[PROBLEM REQUIREMENTS]
Take each line from the entries that holds "slope" and copy it out.

[EXTRACTED ENTRIES]

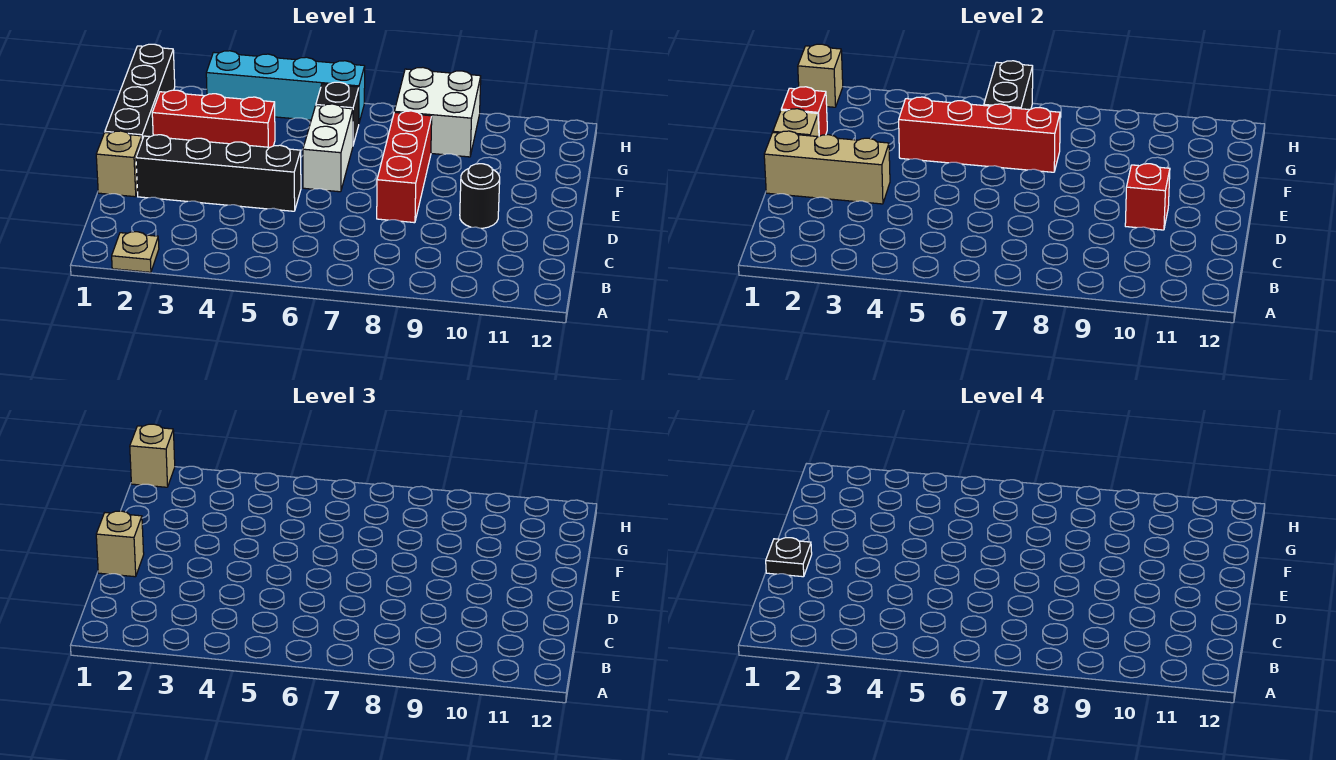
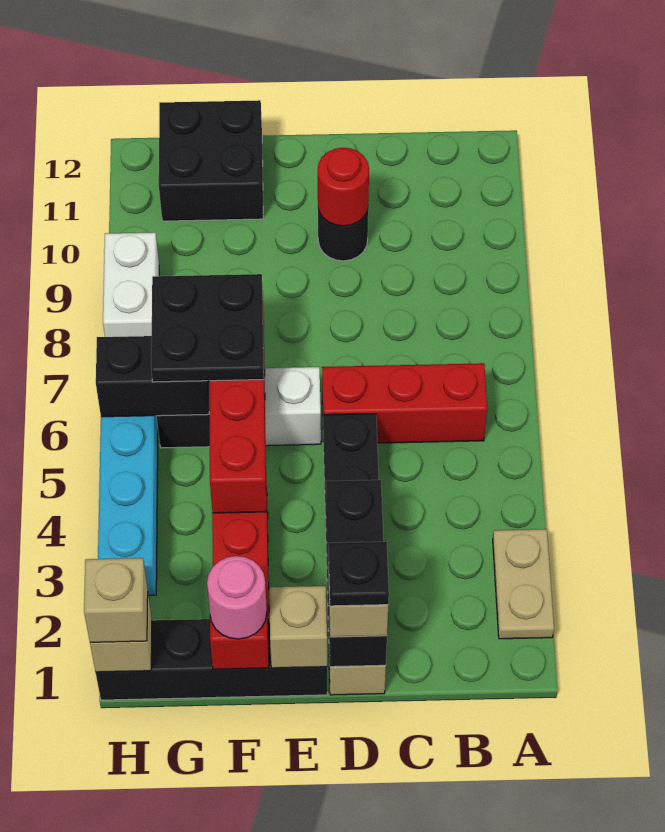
tan 1x1 plate [112,232,159,272] -> tan 1x2 plate [493,529,554,639]
tan 1x3 brick [764,131,890,204] -> black 1x3 brick [326,480,387,667]
red 1x3 brick [377,111,432,223] -> red 1x3 brick moved to [322,363,487,443]
red 1x1 brick [1125,164,1170,230] -> red 1x1 round brick [318,148,369,226]
none -> pink 1x1 round brick [207,556,267,639]
none -> black 2x2 plate [151,274,264,382]
none -> black 2x2 brick [159,100,263,221]
white 2x2 brick [394,67,481,157] -> white 1x2 brick [103,232,159,337]

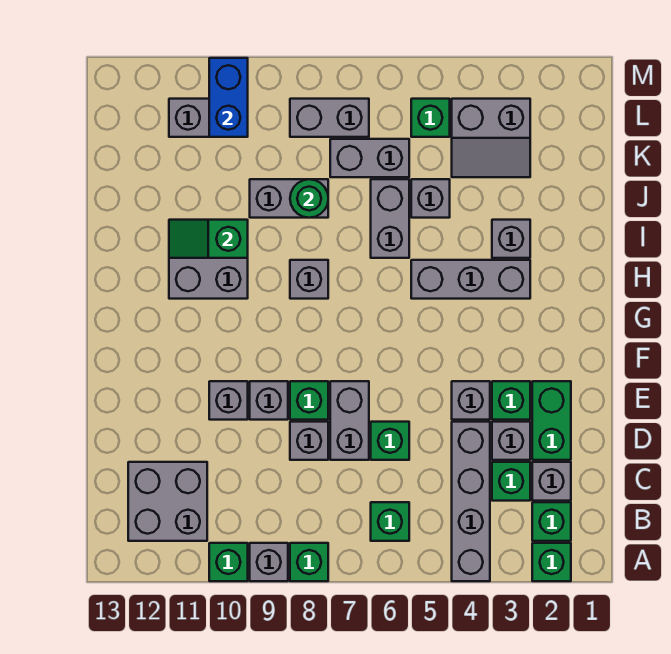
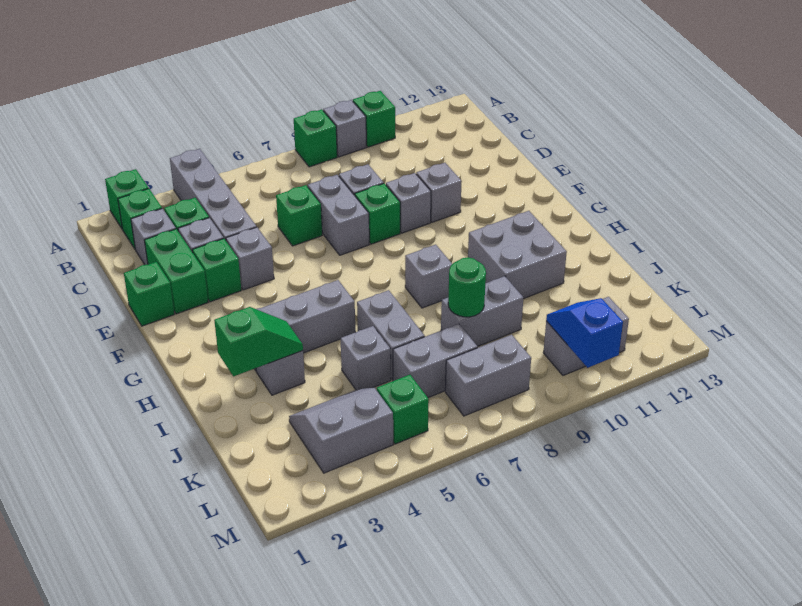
green 1x1 brick [371,502,409,541] -> green 1x1 brick moved to [124,262,174,326]
grey 2x2 brick [128,462,207,541] -> none
green 1x2 slope [169,220,248,258] -> green 1x2 slope moved to [214,307,303,376]
blue 1x2 brick [209,58,248,137] -> blue 1x2 slope [546,298,623,368]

[TASK RESPONSE]
green 1x2 slope [169,220,248,258] -> green 1x2 slope moved to [214,307,303,376]
blue 1x2 brick [209,58,248,137] -> blue 1x2 slope [546,298,623,368]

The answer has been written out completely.